> **INSTRUCTIONS FOR THE TASK**
Return every record below exactly; leave out the images.

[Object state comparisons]
****************
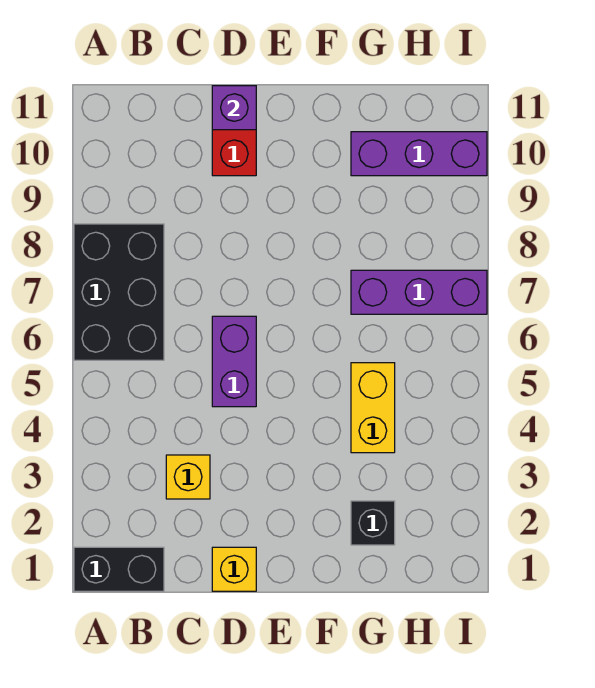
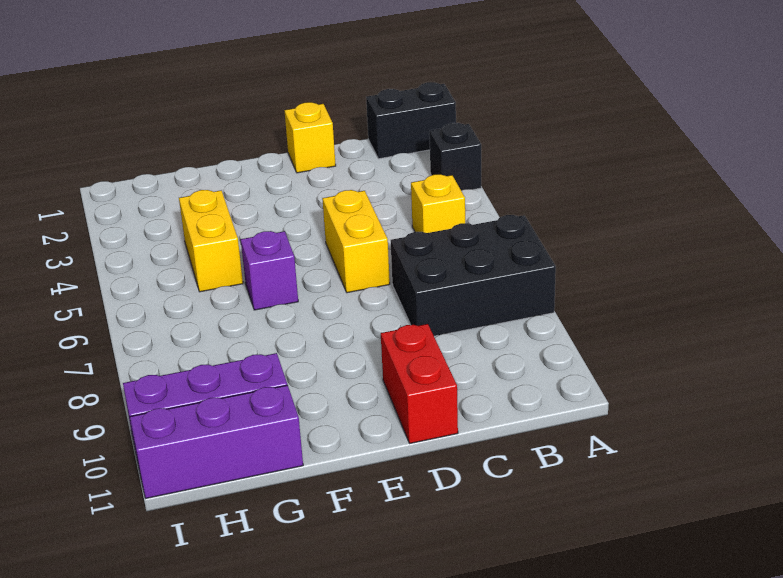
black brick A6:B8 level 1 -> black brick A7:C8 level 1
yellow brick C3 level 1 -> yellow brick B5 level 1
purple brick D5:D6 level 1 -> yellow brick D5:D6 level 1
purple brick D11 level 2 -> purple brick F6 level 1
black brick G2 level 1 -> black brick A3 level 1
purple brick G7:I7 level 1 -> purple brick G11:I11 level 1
****************
> **EXPECTED OUTPUT**
black brick A6:B8 level 1 -> black brick A7:C8 level 1
yellow brick C3 level 1 -> yellow brick B5 level 1
purple brick D5:D6 level 1 -> yellow brick D5:D6 level 1
purple brick D11 level 2 -> purple brick F6 level 1
black brick G2 level 1 -> black brick A3 level 1
purple brick G7:I7 level 1 -> purple brick G11:I11 level 1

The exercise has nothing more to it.